Return each line of the listing below that contains the string "kern", copied in full.

——————————

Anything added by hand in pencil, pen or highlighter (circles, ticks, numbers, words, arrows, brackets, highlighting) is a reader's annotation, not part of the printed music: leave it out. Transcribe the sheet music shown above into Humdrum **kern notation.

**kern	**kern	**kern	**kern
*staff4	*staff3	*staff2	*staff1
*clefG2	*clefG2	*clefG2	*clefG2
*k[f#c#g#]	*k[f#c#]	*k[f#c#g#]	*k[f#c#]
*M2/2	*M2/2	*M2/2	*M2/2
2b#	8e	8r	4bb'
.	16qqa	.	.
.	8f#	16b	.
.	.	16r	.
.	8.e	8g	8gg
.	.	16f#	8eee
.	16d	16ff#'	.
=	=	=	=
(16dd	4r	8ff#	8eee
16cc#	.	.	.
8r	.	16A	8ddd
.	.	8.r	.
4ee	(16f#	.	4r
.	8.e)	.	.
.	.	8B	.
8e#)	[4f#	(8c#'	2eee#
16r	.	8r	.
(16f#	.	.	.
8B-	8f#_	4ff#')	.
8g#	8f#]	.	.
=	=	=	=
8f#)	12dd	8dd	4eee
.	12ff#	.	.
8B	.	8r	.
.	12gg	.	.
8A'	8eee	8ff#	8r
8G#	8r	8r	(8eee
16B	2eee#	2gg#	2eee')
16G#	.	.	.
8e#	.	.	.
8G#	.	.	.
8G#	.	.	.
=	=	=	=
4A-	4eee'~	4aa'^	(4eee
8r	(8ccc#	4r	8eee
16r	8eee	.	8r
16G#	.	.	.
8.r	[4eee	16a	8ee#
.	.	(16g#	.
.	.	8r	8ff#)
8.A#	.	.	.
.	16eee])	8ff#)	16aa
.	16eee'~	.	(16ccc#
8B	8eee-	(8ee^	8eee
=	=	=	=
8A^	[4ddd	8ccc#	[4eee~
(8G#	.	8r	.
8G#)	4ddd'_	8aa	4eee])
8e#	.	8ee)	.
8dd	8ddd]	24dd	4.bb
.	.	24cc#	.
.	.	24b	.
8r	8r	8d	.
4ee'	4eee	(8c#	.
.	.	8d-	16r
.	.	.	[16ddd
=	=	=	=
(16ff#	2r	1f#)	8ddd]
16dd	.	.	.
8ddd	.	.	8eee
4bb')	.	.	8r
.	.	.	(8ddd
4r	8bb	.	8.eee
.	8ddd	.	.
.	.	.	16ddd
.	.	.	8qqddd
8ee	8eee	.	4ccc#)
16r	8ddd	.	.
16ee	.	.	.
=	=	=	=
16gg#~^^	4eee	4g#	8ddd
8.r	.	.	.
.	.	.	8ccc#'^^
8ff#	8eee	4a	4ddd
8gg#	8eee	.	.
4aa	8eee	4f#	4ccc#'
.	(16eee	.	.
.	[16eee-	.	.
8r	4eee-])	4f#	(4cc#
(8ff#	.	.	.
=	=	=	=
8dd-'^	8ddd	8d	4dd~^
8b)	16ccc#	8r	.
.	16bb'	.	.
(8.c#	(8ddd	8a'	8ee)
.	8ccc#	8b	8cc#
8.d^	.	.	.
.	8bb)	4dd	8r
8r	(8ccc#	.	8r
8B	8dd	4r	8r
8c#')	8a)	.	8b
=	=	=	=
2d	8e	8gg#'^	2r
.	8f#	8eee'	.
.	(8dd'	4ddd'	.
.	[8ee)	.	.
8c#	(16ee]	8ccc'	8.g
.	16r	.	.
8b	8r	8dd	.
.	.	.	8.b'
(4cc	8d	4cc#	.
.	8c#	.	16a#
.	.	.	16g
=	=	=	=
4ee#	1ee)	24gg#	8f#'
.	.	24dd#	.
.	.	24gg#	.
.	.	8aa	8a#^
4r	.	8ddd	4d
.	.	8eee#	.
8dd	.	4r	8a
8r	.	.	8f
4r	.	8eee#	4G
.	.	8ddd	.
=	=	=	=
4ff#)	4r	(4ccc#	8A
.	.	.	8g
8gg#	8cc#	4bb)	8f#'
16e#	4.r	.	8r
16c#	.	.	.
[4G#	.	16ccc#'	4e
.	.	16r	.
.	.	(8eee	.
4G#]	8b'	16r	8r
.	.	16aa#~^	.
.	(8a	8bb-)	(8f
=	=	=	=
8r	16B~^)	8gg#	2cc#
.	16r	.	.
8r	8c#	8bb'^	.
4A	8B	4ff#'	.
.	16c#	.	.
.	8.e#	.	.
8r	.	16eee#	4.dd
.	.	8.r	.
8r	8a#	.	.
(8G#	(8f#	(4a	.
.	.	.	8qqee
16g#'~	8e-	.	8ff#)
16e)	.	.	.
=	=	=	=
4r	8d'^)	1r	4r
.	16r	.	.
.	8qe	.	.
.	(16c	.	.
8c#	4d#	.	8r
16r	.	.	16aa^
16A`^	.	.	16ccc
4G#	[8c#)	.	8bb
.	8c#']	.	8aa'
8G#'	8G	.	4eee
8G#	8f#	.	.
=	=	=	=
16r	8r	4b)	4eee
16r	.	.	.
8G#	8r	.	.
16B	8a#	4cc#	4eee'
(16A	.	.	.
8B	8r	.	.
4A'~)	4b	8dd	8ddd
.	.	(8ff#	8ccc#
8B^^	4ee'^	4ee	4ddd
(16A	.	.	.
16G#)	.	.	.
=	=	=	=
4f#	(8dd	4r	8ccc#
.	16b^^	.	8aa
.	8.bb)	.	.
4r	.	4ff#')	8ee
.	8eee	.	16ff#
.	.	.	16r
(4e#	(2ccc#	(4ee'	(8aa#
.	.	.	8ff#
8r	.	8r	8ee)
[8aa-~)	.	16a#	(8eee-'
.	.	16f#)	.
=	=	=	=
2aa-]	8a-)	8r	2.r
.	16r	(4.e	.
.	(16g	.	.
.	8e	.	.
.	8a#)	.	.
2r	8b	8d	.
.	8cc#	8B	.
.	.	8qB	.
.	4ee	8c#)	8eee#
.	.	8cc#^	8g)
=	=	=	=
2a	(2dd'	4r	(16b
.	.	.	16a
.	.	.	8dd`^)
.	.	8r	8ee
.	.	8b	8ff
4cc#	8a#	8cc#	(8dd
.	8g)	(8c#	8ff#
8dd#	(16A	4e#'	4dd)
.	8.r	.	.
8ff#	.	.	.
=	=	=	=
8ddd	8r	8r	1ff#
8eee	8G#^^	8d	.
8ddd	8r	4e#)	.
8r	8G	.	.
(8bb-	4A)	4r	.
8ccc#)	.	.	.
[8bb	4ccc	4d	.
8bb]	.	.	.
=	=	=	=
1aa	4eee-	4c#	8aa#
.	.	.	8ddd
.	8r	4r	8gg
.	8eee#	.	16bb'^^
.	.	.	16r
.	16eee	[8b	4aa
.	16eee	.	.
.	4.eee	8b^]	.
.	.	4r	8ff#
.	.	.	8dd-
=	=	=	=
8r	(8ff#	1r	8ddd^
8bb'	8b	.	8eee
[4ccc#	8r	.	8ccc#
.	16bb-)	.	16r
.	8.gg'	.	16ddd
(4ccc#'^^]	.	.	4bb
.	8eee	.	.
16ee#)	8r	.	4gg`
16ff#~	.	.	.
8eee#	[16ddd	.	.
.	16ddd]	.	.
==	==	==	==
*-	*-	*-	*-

——————————

### Worked answer
Anything added by hand in pencil, pen or highlighter (circles, ticks, numbers, words, arrows, brackets, highlighting) is a reader's annotation, not part of the printed music: leave it out. Transcribe the sheet music shown above into Humdrum **kern notation.
**kern	**kern	**kern	**kern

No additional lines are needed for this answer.